When you return the data, keep each character exactly as it appears.

Start of Data

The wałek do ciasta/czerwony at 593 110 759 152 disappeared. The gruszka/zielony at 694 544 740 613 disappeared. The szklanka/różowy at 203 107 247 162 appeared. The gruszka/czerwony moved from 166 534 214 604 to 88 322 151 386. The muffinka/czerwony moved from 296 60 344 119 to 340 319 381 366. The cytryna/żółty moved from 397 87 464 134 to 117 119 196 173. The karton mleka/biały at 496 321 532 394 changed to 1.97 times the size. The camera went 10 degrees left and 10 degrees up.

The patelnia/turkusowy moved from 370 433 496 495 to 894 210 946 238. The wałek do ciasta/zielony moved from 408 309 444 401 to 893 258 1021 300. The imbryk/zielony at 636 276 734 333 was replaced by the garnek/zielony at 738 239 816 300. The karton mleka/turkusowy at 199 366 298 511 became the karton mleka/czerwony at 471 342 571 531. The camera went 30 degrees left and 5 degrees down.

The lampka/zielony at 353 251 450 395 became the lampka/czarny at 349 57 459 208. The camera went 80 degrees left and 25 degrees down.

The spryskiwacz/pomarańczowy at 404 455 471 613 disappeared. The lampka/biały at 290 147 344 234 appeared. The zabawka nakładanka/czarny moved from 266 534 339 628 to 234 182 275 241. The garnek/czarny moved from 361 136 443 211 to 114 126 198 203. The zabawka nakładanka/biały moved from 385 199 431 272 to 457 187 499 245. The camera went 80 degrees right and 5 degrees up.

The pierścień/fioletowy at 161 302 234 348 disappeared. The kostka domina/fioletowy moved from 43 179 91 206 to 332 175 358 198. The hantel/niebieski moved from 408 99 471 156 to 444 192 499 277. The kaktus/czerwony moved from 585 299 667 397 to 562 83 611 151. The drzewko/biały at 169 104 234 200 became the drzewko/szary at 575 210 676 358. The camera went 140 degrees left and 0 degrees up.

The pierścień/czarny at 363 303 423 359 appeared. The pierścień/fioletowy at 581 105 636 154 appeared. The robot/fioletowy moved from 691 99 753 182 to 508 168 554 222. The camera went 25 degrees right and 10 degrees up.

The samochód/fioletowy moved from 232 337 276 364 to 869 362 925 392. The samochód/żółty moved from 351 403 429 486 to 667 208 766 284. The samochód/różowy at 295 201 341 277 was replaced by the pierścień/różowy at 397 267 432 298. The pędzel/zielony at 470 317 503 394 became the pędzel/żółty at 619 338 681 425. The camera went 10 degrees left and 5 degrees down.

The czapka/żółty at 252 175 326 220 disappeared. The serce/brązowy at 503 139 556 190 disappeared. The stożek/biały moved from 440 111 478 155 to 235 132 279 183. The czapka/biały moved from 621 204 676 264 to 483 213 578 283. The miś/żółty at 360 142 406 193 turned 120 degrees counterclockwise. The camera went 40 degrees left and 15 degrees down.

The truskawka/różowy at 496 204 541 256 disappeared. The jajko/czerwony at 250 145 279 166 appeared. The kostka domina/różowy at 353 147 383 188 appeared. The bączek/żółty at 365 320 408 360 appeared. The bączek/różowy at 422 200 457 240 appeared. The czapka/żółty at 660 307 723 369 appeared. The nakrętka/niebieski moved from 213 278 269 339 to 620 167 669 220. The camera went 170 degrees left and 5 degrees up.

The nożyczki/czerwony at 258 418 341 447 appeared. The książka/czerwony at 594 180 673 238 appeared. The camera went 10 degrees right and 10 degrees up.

End of Data

Result for this exercise:
The wałek do ciasta/czerwony at 593 110 759 152 disappeared. The gruszka/zielony at 694 544 740 613 disappeared. The szklanka/różowy at 203 107 247 162 appeared. The gruszka/czerwony moved from 166 534 214 604 to 88 322 151 386. The muffinka/czerwony moved from 296 60 344 119 to 340 319 381 366. The cytryna/żółty moved from 397 87 464 134 to 117 119 196 173. The karton mleka/biały at 496 321 532 394 changed to 1.97 times the size. The camera went 10 degrees left and 10 degrees up.

The patelnia/turkusowy moved from 370 433 496 495 to 894 210 946 238. The wałek do ciasta/zielony moved from 408 309 444 401 to 893 258 1021 300. The imbryk/zielony at 636 276 734 333 was replaced by the garnek/zielony at 738 239 816 300. The karton mleka/turkusowy at 199 366 298 511 became the karton mleka/czerwony at 471 342 571 531. The camera went 30 degrees left and 5 degrees down.

The lampka/zielony at 353 251 450 395 became the lampka/czarny at 349 57 459 208. The camera went 80 degrees left and 25 degrees down.

The spryskiwacz/pomarańczowy at 404 455 471 613 disappeared. The lampka/biały at 290 147 344 234 appeared. The zabawka nakładanka/czarny moved from 266 534 339 628 to 234 182 275 241. The garnek/czarny moved from 361 136 443 211 to 114 126 198 203. The zabawka nakładanka/biały moved from 385 199 431 272 to 457 187 499 245. The camera went 80 degrees right and 5 degrees up.

The pierścień/fioletowy at 161 302 234 348 disappeared. The kostka domina/fioletowy moved from 43 179 91 206 to 332 175 358 198. The hantel/niebieski moved from 408 99 471 156 to 444 192 499 277. The kaktus/czerwony moved from 585 299 667 397 to 562 83 611 151. The drzewko/biały at 169 104 234 200 became the drzewko/szary at 575 210 676 358. The camera went 140 degrees left and 0 degrees up.

The pierścień/czarny at 363 303 423 359 appeared. The pierścień/fioletowy at 581 105 636 154 appeared. The robot/fioletowy moved from 691 99 753 182 to 508 168 554 222. The camera went 25 degrees right and 10 degrees up.

The samochód/fioletowy moved from 232 337 276 364 to 869 362 925 392. The samochód/żółty moved from 351 403 429 486 to 667 208 766 284. The samochód/różowy at 295 201 341 277 was replaced by the pierścień/różowy at 397 267 432 298. The pędzel/zielony at 470 317 503 394 became the pędzel/żółty at 619 338 681 425. The camera went 10 degrees left and 5 degrees down.

The czapka/żółty at 252 175 326 220 disappeared. The serce/brązowy at 503 139 556 190 disappeared. The stożek/biały moved from 440 111 478 155 to 235 132 279 183. The czapka/biały moved from 621 204 676 264 to 483 213 578 283. The miś/żółty at 360 142 406 193 turned 120 degrees counterclockwise. The camera went 40 degrees left and 15 degrees down.

The truskawka/różowy at 496 204 541 256 disappeared. The jajko/czerwony at 250 145 279 166 appeared. The kostka domina/różowy at 353 147 383 188 appeared. The bączek/żółty at 365 320 408 360 appeared. The bączek/różowy at 422 200 457 240 appeared. The czapka/żółty at 660 307 723 369 appeared. The nakrętka/niebieski moved from 213 278 269 339 to 620 167 669 220. The camera went 170 degrees left and 5 degrees up.

The nożyczki/czerwony at 258 418 341 447 appeared. The książka/czerwony at 594 180 673 238 appeared. The camera went 10 degrees right and 10 degrees up.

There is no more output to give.